▸ **Set exercise**: Can you copy the material below line for line, without changing anything, and leave the pictures out?
══════════════════════════════
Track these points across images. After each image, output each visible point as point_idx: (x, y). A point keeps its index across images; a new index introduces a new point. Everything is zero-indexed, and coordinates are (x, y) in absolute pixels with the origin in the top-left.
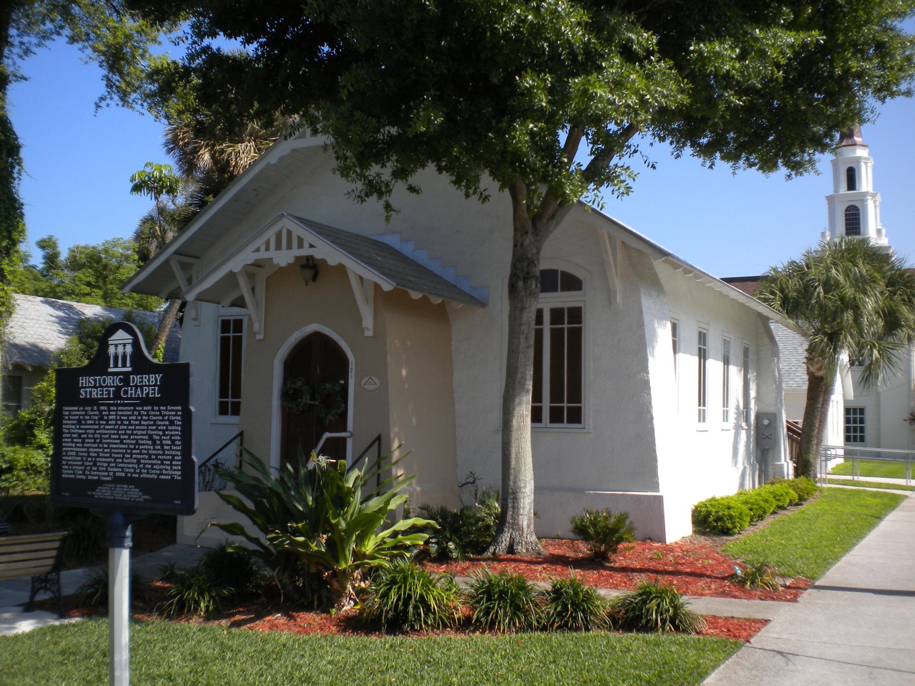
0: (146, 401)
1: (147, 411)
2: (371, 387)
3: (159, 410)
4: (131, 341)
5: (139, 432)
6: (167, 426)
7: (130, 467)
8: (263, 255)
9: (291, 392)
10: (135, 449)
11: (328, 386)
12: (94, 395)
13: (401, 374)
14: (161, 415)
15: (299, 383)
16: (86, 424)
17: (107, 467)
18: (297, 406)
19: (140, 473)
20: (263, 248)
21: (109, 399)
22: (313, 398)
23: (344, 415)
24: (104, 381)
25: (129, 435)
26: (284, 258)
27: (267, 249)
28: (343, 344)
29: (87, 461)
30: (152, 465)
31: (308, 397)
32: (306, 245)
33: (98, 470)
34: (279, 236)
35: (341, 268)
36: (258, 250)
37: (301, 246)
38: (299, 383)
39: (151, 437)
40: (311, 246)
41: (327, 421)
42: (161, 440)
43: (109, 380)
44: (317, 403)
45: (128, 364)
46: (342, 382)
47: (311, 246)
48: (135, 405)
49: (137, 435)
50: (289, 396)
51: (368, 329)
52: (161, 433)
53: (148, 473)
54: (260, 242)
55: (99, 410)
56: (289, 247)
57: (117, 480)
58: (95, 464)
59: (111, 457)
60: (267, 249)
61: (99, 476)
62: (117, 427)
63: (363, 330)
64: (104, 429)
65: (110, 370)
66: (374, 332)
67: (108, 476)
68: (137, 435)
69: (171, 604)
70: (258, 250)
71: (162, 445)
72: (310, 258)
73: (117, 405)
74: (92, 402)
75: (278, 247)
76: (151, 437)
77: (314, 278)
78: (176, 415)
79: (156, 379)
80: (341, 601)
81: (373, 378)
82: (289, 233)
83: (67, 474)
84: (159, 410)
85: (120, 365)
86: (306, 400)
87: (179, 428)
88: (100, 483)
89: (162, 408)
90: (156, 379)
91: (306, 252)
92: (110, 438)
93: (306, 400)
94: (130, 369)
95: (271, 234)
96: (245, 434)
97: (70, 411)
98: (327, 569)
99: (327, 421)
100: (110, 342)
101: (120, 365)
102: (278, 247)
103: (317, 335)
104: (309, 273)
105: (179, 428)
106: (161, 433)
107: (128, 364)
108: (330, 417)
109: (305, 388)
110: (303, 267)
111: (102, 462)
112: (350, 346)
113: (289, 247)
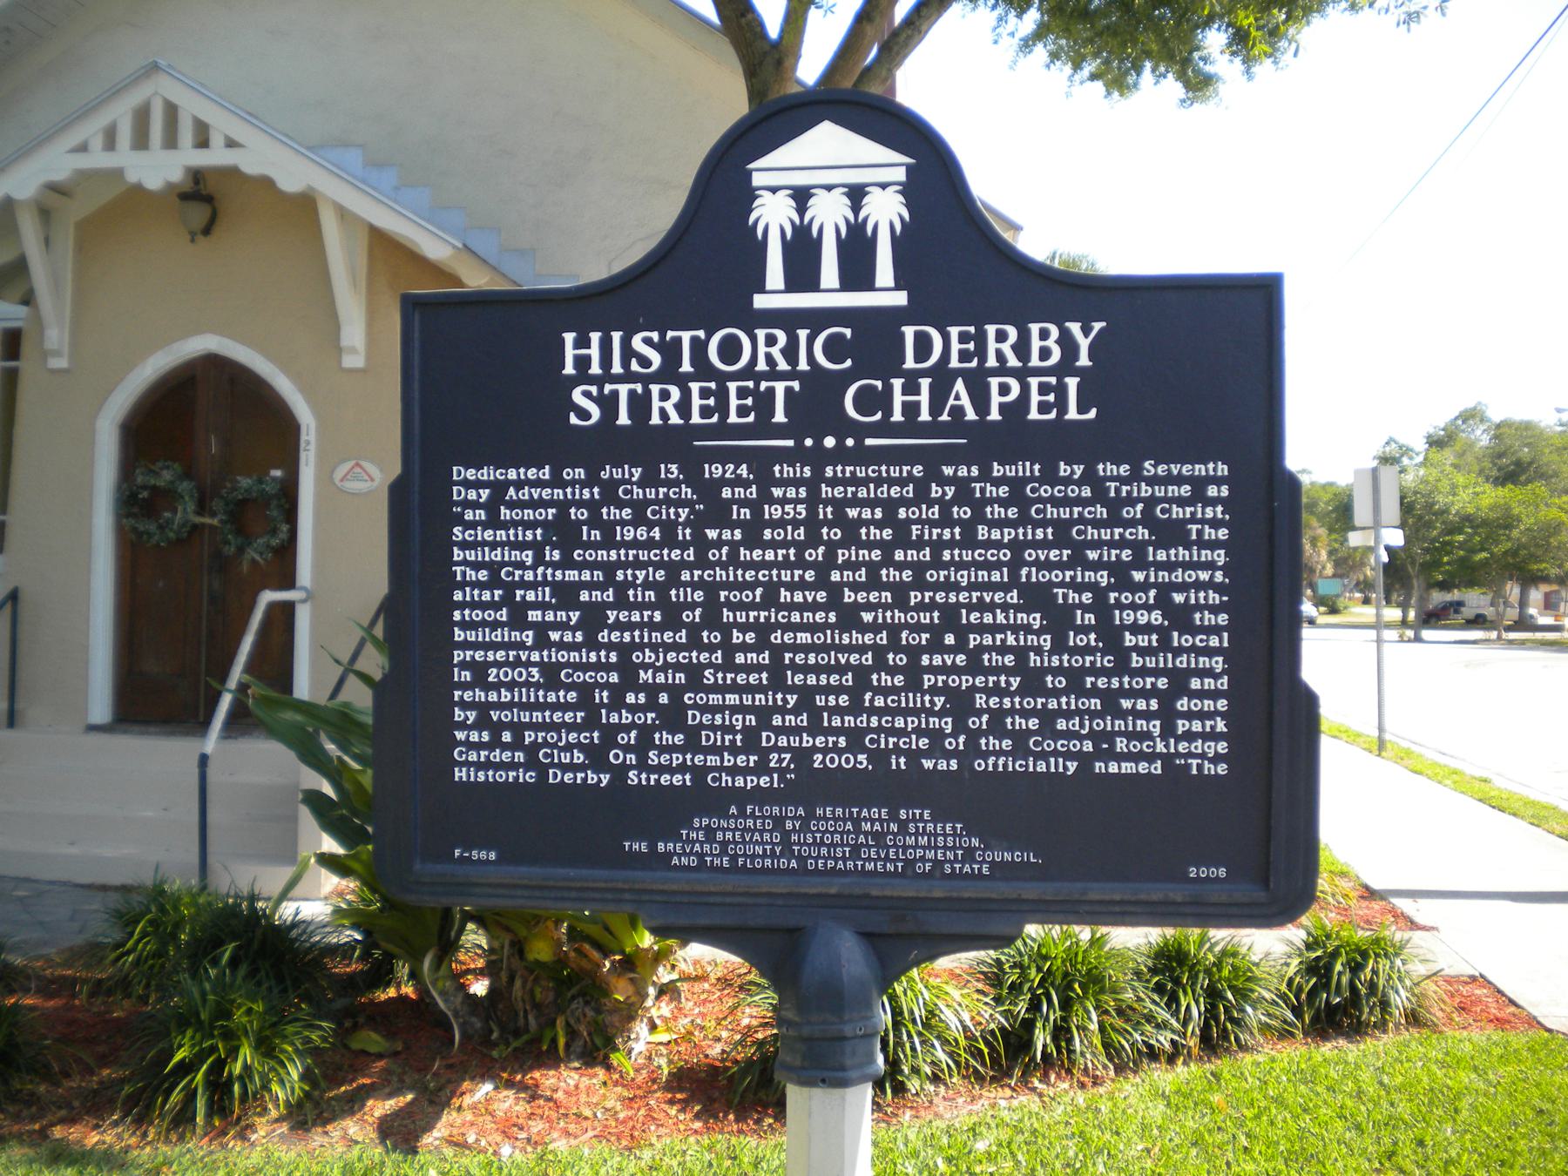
0: (1012, 436)
1: (1017, 484)
2: (351, 486)
3: (1098, 483)
4: (900, 175)
5: (963, 578)
6: (1138, 547)
7: (908, 729)
8: (99, 159)
9: (145, 494)
10: (936, 646)
11: (245, 482)
12: (664, 407)
13: (277, 467)
14: (1100, 496)
15: (167, 475)
16: (609, 542)
17: (751, 735)
18: (161, 527)
19: (973, 751)
20: (97, 143)
21: (765, 427)
22: (202, 508)
23: (286, 552)
24: (730, 350)
25: (900, 591)
26: (158, 169)
27: (110, 142)
28: (284, 385)
29: (617, 704)
30: (1047, 717)
31: (191, 507)
32: (217, 140)
33: (693, 745)
34: (142, 117)
35: (306, 204)
36: (83, 148)
37: (203, 143)
38: (167, 475)
39: (1037, 597)
40: (231, 144)
41: (245, 567)
42: (1101, 607)
43: (763, 348)
44: (215, 522)
45: (885, 271)
46: (277, 473)
47: (231, 144)
48: (932, 460)
49: (949, 586)
50: (135, 503)
51: (353, 350)
52: (1103, 578)
53: (1020, 750)
54: (91, 129)
55: (692, 475)
56: (171, 142)
57: (810, 787)
58: (673, 717)
59: (778, 683)
60: (110, 142)
61: (700, 772)
62: (817, 554)
63: (339, 350)
64: (734, 560)
65: (760, 302)
66: (369, 358)
67: (762, 768)
68: (949, 586)
69: (191, 1096)
70: (83, 148)
71: (1110, 636)
72: (197, 175)
73: (819, 458)
74: (648, 445)
75: (141, 141)
76: (1037, 597)
77: (207, 231)
78: (1198, 497)
79: (1067, 342)
80: (629, 1030)
81: (365, 464)
82: (171, 111)
83: (475, 762)
84: (1089, 478)
85: (830, 272)
86: (185, 512)
87: (1220, 557)
88: (708, 798)
89: (1105, 469)
90: (1067, 342)
91: (215, 157)
92: (770, 600)
93: (185, 512)
94: (900, 299)
95: (121, 113)
96: (22, 596)
97: (499, 488)
98: (606, 953)
99: (245, 567)
100: (758, 180)
101: (830, 272)
102: (141, 141)
103: (214, 363)
104: (199, 214)
105: (1220, 557)
106: (1103, 578)
107: (885, 271)
108: (252, 553)
109: (185, 486)
110: (185, 197)
111: (721, 712)
112: (302, 390)
113: (171, 142)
══════════════════════════════
▸ **Result of the task**:
Track these points across images. After each image, output each visible point as point_idx: (x, y). A point keeps its index across images; a new index introduces a new point. Everything is zero-indexed, and coordinates are (x, y) in absolute pixels with the origin in the top-left.
0: (146, 401)
1: (147, 411)
2: (371, 387)
3: (159, 410)
4: (131, 341)
5: (139, 432)
6: (167, 426)
7: (130, 467)
8: (263, 255)
9: (291, 392)
10: (135, 449)
11: (328, 386)
12: (94, 395)
13: (401, 374)
14: (161, 415)
15: (299, 383)
16: (86, 424)
17: (107, 467)
18: (297, 406)
19: (140, 473)
20: (263, 248)
21: (109, 399)
22: (313, 398)
23: (344, 415)
24: (104, 381)
25: (129, 435)
26: (284, 258)
27: (267, 249)
28: (343, 344)
29: (87, 461)
30: (152, 465)
31: (308, 397)
32: (306, 245)
33: (98, 470)
34: (279, 236)
35: (341, 268)
36: (258, 250)
37: (301, 246)
38: (299, 383)
39: (151, 437)
40: (311, 246)
41: (327, 421)
42: (161, 440)
43: (109, 380)
44: (317, 403)
45: (128, 364)
46: (342, 382)
47: (311, 246)
48: (135, 405)
49: (137, 435)
50: (289, 396)
51: (368, 329)
52: (161, 433)
53: (148, 473)
54: (260, 242)
55: (99, 410)
56: (289, 247)
57: (117, 480)
58: (95, 464)
59: (111, 457)
60: (267, 249)
61: (99, 476)
62: (117, 427)
63: (363, 330)
64: (104, 429)
65: (110, 370)
66: (374, 332)
67: (108, 476)
68: (137, 435)
69: (171, 604)
70: (258, 250)
71: (162, 445)
72: (310, 258)
73: (117, 405)
74: (92, 402)
75: (278, 247)
76: (151, 437)
77: (314, 278)
78: (176, 415)
79: (156, 379)
80: (341, 601)
81: (373, 378)
82: (289, 233)
83: (67, 474)
84: (159, 410)
85: (120, 365)
86: (306, 400)
87: (179, 428)
88: (100, 483)
89: (162, 408)
90: (156, 379)
91: (306, 252)
92: (110, 438)
93: (306, 400)
94: (130, 369)
95: (271, 234)
96: (245, 434)
97: (70, 411)
98: (327, 569)
99: (327, 421)
100: (110, 342)
101: (120, 365)
102: (278, 247)
103: (317, 335)
104: (309, 273)
105: (179, 428)
106: (161, 433)
107: (128, 364)
108: (330, 417)
109: (305, 388)
110: (303, 267)
111: (102, 462)
112: (350, 346)
113: (289, 247)
0: (1012, 436)
1: (1017, 484)
2: (351, 486)
3: (1098, 483)
4: (900, 175)
5: (963, 578)
6: (1138, 547)
7: (908, 729)
8: (99, 159)
9: (145, 494)
10: (936, 646)
11: (245, 482)
12: (664, 407)
13: (277, 467)
14: (1100, 496)
15: (167, 475)
16: (609, 542)
17: (751, 735)
18: (161, 527)
19: (973, 751)
20: (97, 143)
21: (765, 427)
22: (202, 508)
23: (286, 552)
24: (730, 350)
25: (900, 591)
26: (158, 169)
27: (110, 142)
28: (284, 385)
29: (617, 704)
30: (1047, 717)
31: (191, 507)
32: (217, 140)
33: (693, 745)
34: (142, 117)
35: (306, 204)
36: (83, 148)
37: (203, 143)
38: (167, 475)
39: (1037, 597)
40: (231, 144)
41: (245, 567)
42: (1101, 607)
43: (763, 348)
44: (215, 522)
45: (885, 271)
46: (277, 473)
47: (231, 144)
48: (932, 460)
49: (949, 586)
50: (135, 503)
51: (353, 350)
52: (1103, 578)
53: (1020, 750)
54: (91, 129)
55: (692, 475)
56: (171, 142)
57: (810, 787)
58: (673, 717)
59: (778, 683)
60: (110, 142)
61: (700, 772)
62: (817, 554)
63: (339, 350)
64: (734, 560)
65: (760, 302)
66: (369, 358)
67: (762, 768)
68: (949, 586)
69: (191, 1096)
70: (83, 148)
71: (1110, 636)
72: (197, 175)
73: (819, 458)
74: (648, 445)
75: (141, 141)
76: (1037, 597)
77: (207, 231)
78: (1198, 497)
79: (1067, 342)
80: (629, 1030)
81: (365, 464)
82: (171, 111)
83: (475, 762)
84: (1089, 478)
85: (830, 272)
86: (185, 512)
87: (1220, 557)
88: (708, 798)
89: (1105, 469)
90: (1067, 342)
91: (215, 157)
92: (770, 600)
93: (185, 512)
94: (900, 299)
95: (121, 113)
96: (22, 596)
97: (499, 488)
98: (606, 953)
99: (245, 567)
100: (758, 180)
101: (830, 272)
102: (141, 141)
103: (214, 363)
104: (199, 214)
105: (1220, 557)
106: (1103, 578)
107: (885, 271)
108: (252, 553)
109: (185, 486)
110: (185, 197)
111: (721, 712)
112: (302, 390)
113: (171, 142)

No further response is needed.